(Collected data entries)
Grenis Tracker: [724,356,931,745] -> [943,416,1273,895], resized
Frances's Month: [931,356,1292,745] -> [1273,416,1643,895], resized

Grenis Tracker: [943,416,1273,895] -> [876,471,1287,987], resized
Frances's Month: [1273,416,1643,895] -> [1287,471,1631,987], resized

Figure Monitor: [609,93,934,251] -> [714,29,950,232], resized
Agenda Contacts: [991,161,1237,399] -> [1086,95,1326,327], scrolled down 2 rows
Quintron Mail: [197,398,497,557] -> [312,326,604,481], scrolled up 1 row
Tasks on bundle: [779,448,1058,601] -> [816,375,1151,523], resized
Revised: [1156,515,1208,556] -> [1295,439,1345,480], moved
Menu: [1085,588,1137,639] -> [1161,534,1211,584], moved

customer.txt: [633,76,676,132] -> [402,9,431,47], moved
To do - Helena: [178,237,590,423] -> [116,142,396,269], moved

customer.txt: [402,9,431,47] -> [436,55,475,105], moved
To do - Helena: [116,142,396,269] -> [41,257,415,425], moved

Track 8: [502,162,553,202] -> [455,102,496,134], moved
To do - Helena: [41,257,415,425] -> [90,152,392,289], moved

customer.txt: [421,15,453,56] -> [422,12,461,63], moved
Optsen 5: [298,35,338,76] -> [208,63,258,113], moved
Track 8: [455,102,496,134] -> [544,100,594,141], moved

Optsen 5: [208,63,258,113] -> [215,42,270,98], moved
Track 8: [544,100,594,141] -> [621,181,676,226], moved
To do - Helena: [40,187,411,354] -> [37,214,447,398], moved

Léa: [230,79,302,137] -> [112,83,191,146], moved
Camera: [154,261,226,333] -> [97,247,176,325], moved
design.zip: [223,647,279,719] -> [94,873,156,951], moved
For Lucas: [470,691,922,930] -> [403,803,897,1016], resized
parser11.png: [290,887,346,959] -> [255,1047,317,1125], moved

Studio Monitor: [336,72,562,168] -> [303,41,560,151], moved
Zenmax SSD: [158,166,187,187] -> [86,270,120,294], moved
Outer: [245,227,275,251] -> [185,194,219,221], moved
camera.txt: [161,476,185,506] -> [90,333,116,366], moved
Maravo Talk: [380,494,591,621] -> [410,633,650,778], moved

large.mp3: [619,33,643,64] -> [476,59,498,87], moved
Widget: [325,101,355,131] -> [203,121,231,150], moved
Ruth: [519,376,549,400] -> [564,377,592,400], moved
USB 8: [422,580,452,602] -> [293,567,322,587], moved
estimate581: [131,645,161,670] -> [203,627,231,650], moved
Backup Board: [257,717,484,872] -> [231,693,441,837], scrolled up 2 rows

- _EXERCISE DIRECTIONS_: Using the data above, establish how many lines include the word "Frances"; the reply is that number only.

- _EXERCISE OUTPUT_: 2